■ **Directions for this task**:
Transcribe the listing below only from the line with "(461, 256) = (500, 223): grey" up to and including the line with "(486, 312) = (502, 281): brown".

■ **The data**:
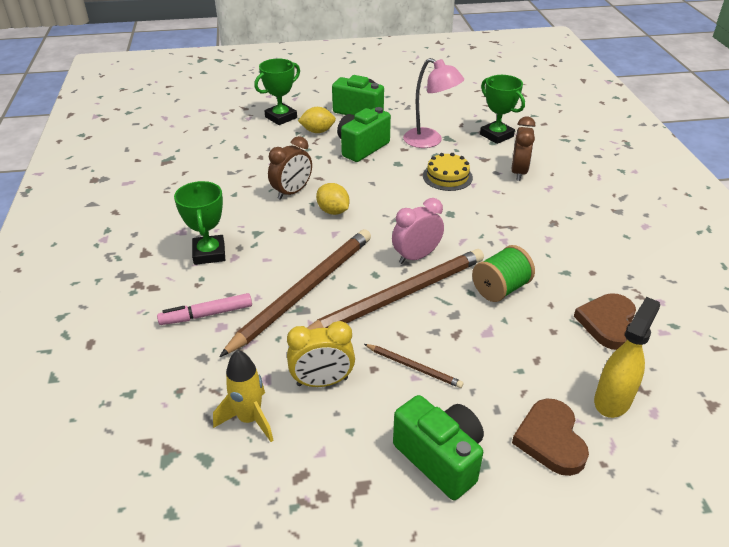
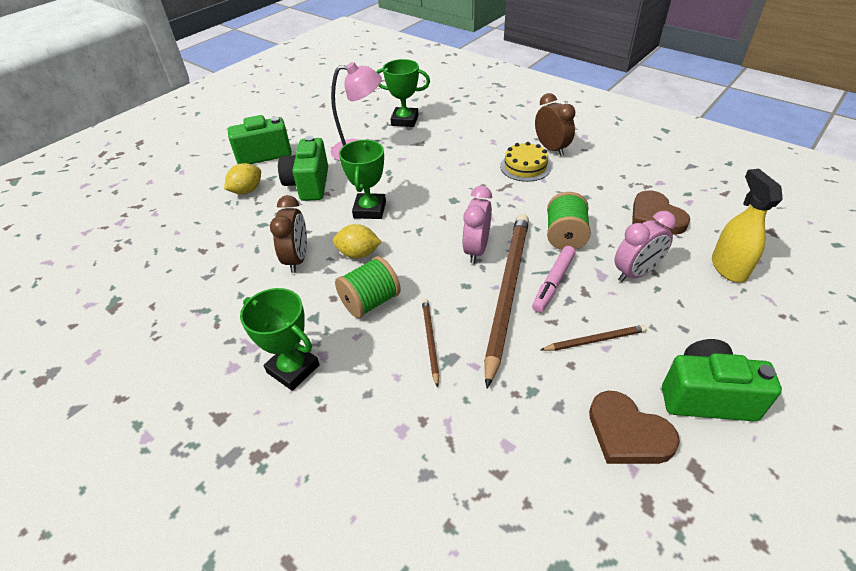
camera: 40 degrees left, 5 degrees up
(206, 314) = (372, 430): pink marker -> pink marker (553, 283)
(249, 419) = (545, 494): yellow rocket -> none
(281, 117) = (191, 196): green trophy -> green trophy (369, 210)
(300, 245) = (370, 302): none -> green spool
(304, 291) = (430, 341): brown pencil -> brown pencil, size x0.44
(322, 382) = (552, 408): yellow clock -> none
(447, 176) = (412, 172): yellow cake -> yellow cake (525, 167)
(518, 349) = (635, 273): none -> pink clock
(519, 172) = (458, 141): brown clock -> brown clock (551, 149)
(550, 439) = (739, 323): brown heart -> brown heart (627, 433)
--
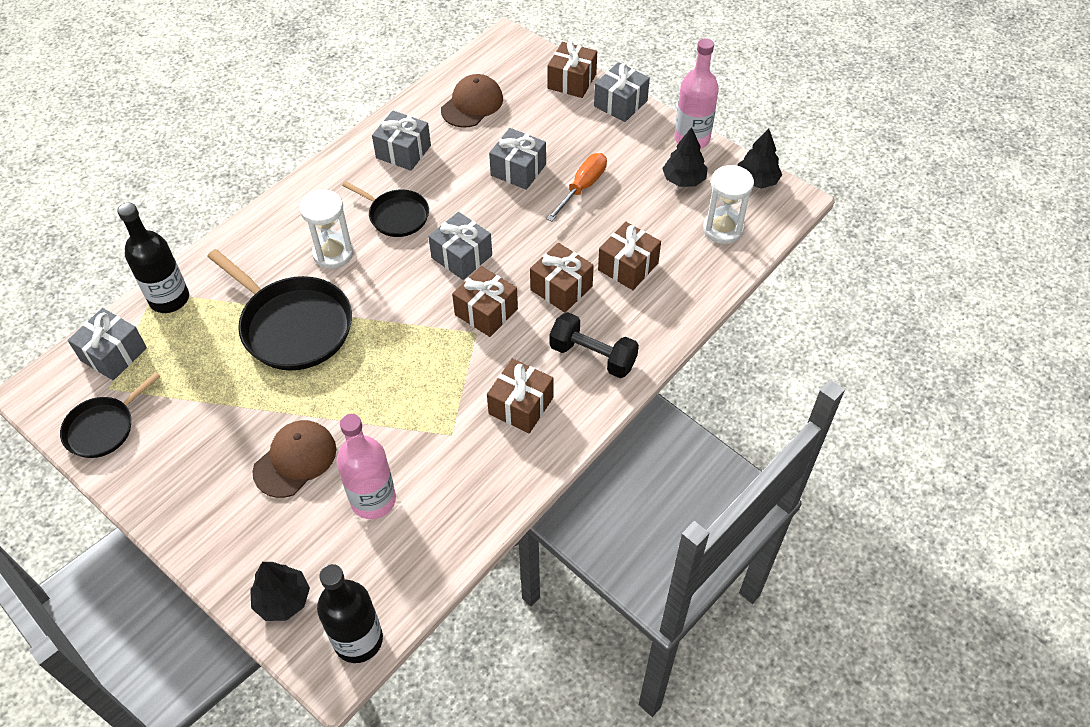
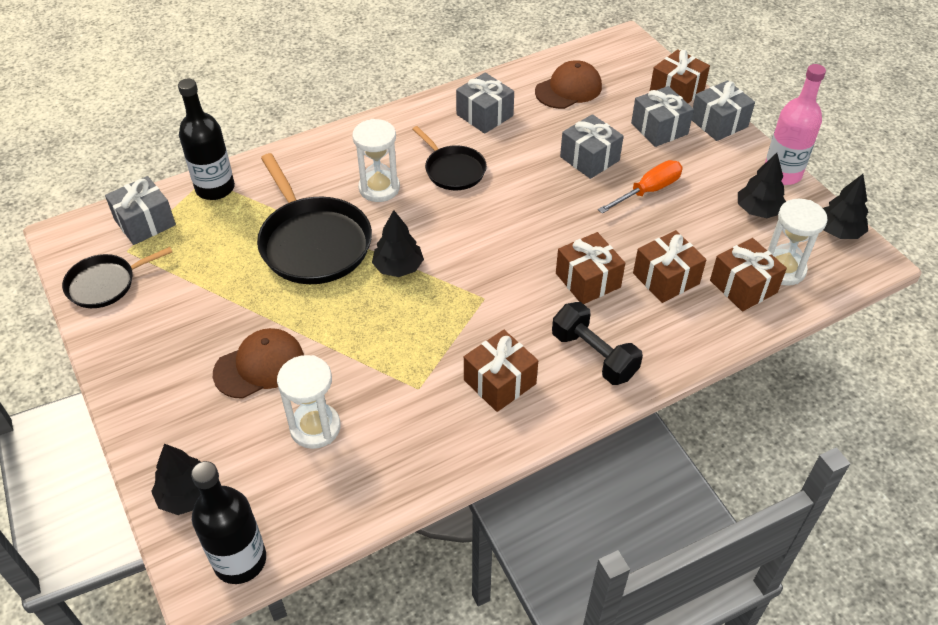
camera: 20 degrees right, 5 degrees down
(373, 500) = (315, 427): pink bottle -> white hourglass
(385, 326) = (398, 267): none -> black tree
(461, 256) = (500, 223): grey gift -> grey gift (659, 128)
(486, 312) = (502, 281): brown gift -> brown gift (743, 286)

■ **Answer box**:
(461, 256) = (500, 223): grey gift -> grey gift (659, 128)
(486, 312) = (502, 281): brown gift -> brown gift (743, 286)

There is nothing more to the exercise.